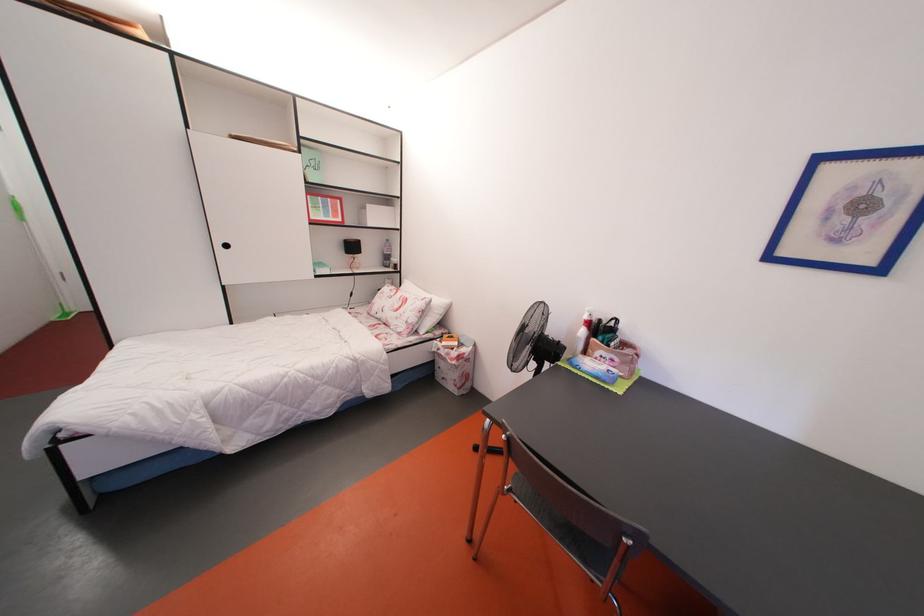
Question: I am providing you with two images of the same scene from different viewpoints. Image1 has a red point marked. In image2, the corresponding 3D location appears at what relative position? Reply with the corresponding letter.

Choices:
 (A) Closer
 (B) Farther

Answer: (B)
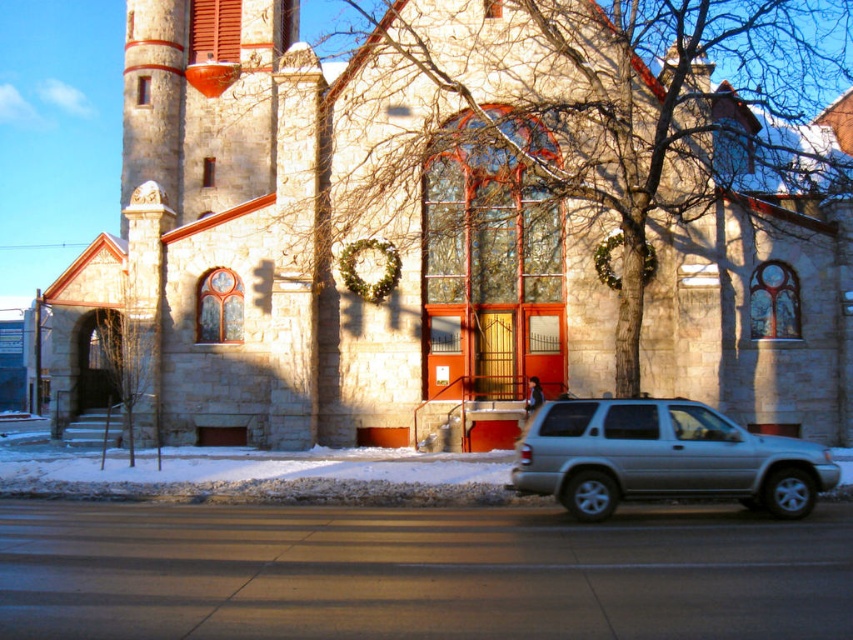
Question: Is stone church at center wider than silver metallic suv at lower right?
####
**EXERCISE DIRECTIONS**
Rewrite the lines above, changing "stone church" to "brick church" and keeping everything else the same. Leave out the pictures.

**TASK RESULT**
Question: I am providing you with two images of the same scene from different viewpoints. Image1 has a red point marked. In image2, the corresponding 3D location appears at what relative position? Reply with the corresponding letter.

Choices:
 (A) Closer
 (B) Farther

Answer: (B)
Question: Is brick church at center wider than silver metallic suv at lower right?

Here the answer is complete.